>> START
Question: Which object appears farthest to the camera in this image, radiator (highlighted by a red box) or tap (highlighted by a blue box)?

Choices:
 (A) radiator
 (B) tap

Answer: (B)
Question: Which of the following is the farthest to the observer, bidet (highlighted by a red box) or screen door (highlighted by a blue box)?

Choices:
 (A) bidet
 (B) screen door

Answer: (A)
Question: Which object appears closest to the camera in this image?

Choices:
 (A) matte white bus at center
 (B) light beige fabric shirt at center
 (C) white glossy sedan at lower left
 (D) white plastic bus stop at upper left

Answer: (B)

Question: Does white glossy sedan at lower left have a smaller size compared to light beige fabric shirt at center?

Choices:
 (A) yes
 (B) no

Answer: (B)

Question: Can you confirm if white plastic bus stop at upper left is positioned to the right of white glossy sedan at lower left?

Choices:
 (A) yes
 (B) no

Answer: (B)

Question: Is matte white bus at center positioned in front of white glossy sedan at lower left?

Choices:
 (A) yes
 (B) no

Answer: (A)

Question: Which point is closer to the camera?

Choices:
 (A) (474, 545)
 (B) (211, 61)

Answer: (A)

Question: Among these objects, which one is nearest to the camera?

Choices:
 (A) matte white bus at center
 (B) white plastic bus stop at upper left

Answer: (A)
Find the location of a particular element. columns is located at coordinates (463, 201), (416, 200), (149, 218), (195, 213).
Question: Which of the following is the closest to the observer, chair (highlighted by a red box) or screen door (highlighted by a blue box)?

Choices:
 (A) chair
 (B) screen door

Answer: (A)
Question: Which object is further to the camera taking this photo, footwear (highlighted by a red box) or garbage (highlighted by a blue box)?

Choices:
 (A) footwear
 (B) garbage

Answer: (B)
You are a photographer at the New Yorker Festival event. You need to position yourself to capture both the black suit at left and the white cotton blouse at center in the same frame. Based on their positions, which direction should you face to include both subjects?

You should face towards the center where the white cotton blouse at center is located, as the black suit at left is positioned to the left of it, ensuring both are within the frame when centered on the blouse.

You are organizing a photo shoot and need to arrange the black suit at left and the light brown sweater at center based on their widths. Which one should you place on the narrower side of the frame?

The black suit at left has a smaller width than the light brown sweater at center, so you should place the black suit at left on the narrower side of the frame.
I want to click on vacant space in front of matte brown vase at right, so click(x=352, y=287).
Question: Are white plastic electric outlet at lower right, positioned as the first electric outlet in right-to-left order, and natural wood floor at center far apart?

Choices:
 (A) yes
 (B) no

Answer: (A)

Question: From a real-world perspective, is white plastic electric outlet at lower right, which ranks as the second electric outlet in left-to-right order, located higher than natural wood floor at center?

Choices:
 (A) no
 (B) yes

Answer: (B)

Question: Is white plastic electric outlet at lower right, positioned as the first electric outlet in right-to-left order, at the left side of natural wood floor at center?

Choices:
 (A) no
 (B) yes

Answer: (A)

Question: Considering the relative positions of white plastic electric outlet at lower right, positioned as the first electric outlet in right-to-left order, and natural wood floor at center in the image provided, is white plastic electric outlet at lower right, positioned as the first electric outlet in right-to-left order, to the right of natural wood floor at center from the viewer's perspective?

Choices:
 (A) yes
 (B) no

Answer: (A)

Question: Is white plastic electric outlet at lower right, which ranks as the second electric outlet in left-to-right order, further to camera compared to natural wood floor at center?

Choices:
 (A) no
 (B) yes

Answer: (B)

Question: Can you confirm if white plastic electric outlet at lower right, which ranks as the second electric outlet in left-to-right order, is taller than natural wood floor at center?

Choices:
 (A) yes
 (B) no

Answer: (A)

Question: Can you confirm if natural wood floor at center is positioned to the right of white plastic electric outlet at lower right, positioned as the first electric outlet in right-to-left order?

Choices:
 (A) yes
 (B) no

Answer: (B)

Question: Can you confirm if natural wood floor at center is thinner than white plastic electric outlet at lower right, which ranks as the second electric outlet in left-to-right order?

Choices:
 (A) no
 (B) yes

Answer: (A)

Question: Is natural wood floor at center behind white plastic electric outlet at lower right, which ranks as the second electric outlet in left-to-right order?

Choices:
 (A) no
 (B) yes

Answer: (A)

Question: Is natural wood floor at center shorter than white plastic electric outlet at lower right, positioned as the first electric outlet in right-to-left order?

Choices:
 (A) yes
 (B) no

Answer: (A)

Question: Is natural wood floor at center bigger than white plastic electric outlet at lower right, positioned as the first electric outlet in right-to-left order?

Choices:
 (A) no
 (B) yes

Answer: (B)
>> END
■ INSTRUCTION
How many lines in the records contain the string "image"? Matching is case-sensitive. Reply with the number alone.

■ OUTPUT FOR THIS TASK
3